Reproduce exactly the lines of the material beneath, from the line that contains "See the attached" to the line that contains "Find adipose tissue.", both included, and no other lines.

[Contour labeling entries]
::::

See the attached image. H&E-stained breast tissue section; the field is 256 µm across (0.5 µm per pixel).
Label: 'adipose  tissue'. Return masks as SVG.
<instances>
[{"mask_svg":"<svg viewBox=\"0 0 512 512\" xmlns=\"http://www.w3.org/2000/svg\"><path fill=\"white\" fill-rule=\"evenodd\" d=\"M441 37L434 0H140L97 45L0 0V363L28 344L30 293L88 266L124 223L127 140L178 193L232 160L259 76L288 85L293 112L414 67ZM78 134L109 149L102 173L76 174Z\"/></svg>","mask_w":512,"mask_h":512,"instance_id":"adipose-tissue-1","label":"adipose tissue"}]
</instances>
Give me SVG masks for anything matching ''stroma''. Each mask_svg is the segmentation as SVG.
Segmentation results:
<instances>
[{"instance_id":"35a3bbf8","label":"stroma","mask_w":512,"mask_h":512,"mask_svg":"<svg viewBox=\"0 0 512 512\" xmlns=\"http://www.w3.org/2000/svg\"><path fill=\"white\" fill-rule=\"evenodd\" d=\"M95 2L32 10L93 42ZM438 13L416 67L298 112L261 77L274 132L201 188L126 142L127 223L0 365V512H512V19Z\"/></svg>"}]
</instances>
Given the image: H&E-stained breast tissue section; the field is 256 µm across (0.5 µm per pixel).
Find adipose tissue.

::::

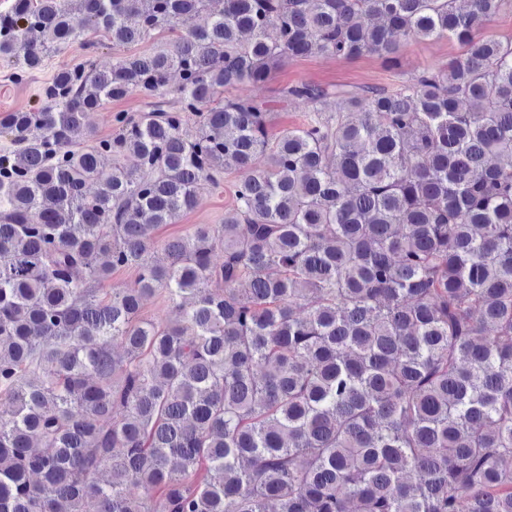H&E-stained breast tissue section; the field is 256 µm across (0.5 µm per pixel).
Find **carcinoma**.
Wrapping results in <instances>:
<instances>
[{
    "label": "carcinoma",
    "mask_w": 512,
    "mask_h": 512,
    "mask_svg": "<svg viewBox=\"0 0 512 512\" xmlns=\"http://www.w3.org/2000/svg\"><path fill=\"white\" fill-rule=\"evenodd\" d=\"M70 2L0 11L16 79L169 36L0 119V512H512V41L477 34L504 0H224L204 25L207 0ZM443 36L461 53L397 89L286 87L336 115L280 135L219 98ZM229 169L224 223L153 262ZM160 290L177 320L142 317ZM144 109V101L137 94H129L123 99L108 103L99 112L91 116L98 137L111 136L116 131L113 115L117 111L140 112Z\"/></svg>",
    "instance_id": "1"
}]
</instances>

::::

• EXERCISE SOLUTION:
See the attached image. H&E-stained breast tissue section; the field is 256 µm across (0.5 µm per pixel).
Label: 'adipose  tissue'. Return masks as SVG.
<instances>
[{"mask_svg":"<svg viewBox=\"0 0 512 512\" xmlns=\"http://www.w3.org/2000/svg\"><path fill=\"white\" fill-rule=\"evenodd\" d=\"M441 37L434 0H140L97 45L0 0V363L28 344L30 293L88 266L124 223L127 140L178 193L232 160L259 76L288 85L293 112L414 67ZM78 134L109 149L102 173L76 174Z\"/></svg>","mask_w":512,"mask_h":512,"instance_id":"adipose-tissue-1","label":"adipose tissue"}]
</instances>
Give me SVG masks for anything matching ''stroma''. Each mask_svg is the segmentation as SVG.
Segmentation results:
<instances>
[{"instance_id":"35a3bbf8","label":"stroma","mask_w":512,"mask_h":512,"mask_svg":"<svg viewBox=\"0 0 512 512\" xmlns=\"http://www.w3.org/2000/svg\"><path fill=\"white\" fill-rule=\"evenodd\" d=\"M95 2L32 10L93 42ZM438 13L416 67L298 112L261 77L274 132L201 188L126 142L127 223L0 365V512H512V19Z\"/></svg>"}]
</instances>
Given the image: H&E-stained breast tissue section; the field is 256 µm across (0.5 µm per pixel).
Find adipose tissue.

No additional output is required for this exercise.